What is needed = Which lines of the records contain the word "green"? Copy each one.
^^^^^^^^^^^^^^^^
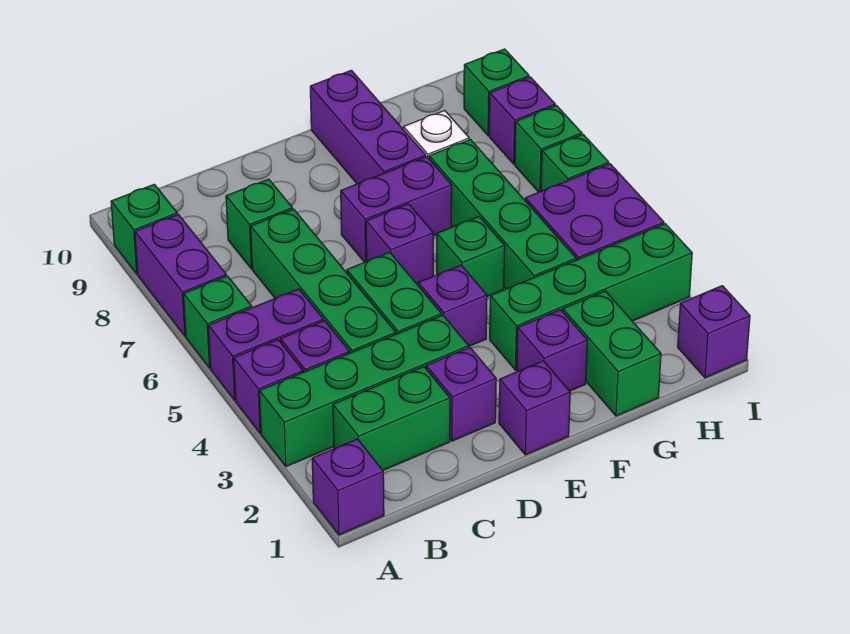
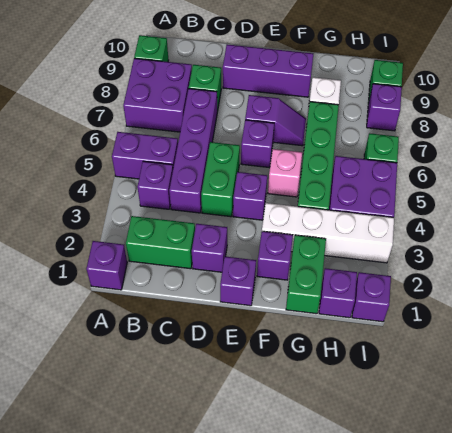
green 1x4 brick [259,315,469,466] -> none
purple 1x1 brick [234,340,303,433] -> purple 1x1 brick moved to [319,268,357,318]
green 1x1 brick [184,276,252,368] -> none
purple 1x2 brick [135,214,226,336] -> purple 2x2 brick [123,58,192,132]
green 1x4 brick [251,209,396,353] -> purple 1x4 brick [169,89,217,213]
purple 1x2 brick [341,157,452,262] -> purple 1x2 slope [245,95,306,146]
green 1x4 brick [490,224,692,370] -> white 1x4 brick [262,203,394,263]
green 1x1 brick [437,217,505,297] -> pink 1x1 brick [268,149,302,197]
purple 1x3 brick [310,70,426,184] -> purple 1x3 brick turned to [223,44,313,97]
green 1x1 brick [515,106,582,192] -> none

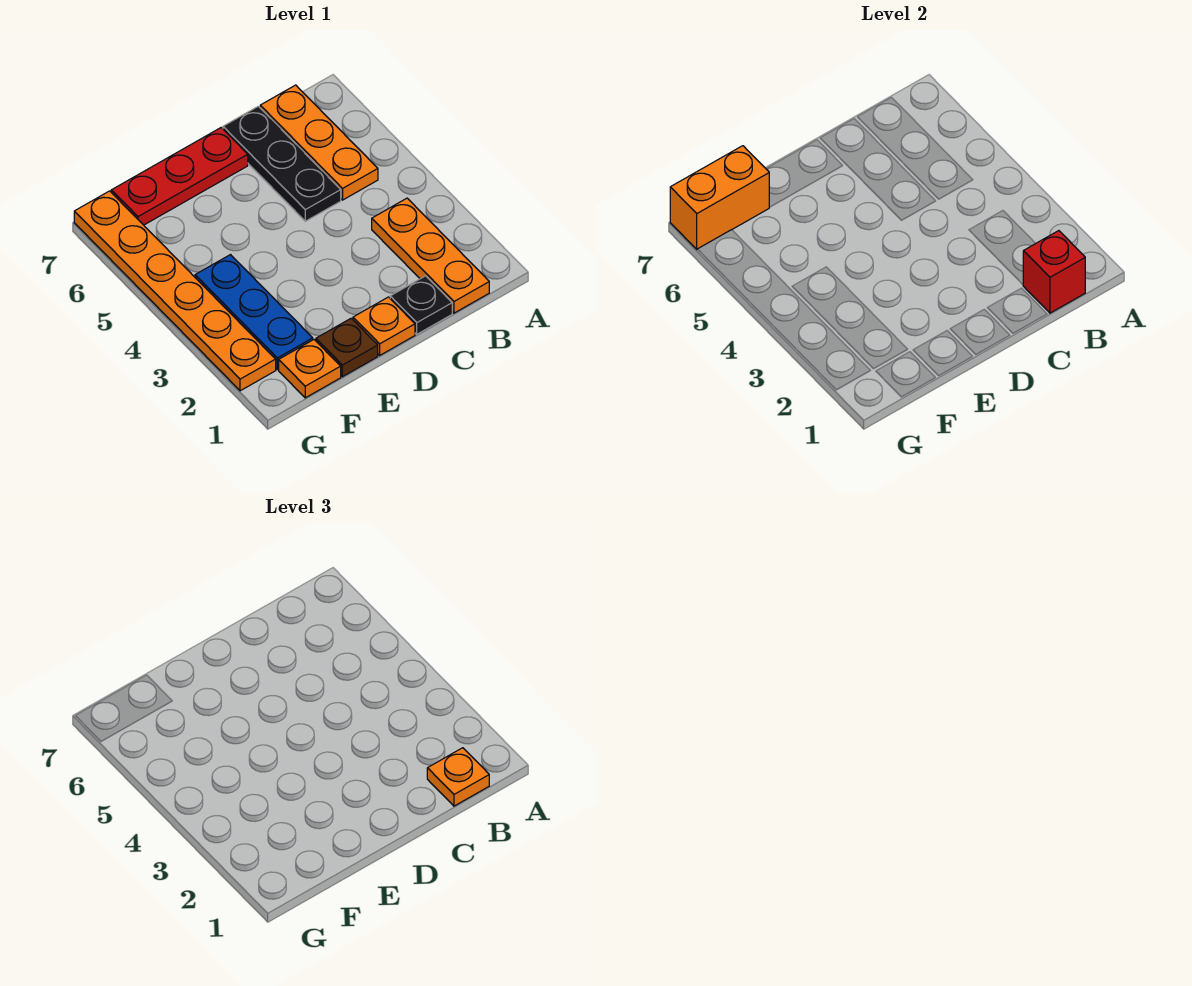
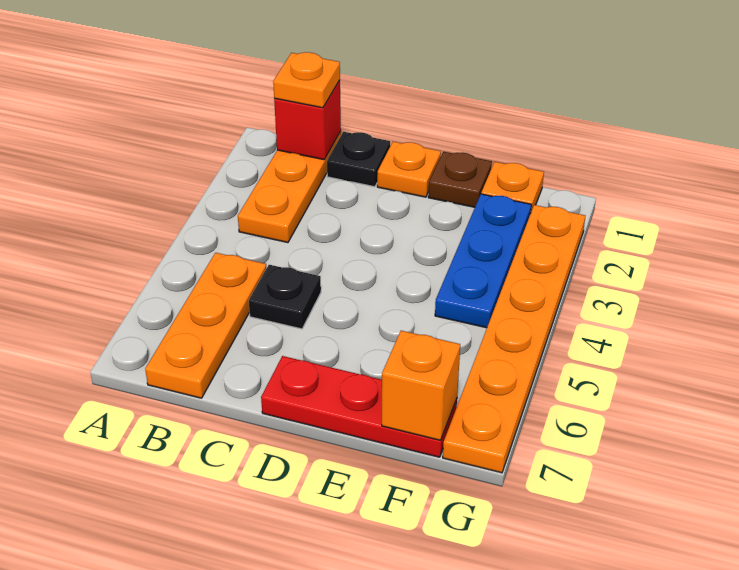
black 1x3 plate [223,106,341,221] -> black 1x1 plate [249,265,321,329]
orange 1x2 brick [670,146,769,249] -> orange 1x1 brick [382,331,460,440]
^^^^^^^^^^^^^^^^
Task response =
green 1x4 brick [259,315,469,466] -> none
green 1x1 brick [184,276,252,368] -> none
green 1x4 brick [251,209,396,353] -> purple 1x4 brick [169,89,217,213]
green 1x4 brick [490,224,692,370] -> white 1x4 brick [262,203,394,263]
green 1x1 brick [437,217,505,297] -> pink 1x1 brick [268,149,302,197]
green 1x1 brick [515,106,582,192] -> none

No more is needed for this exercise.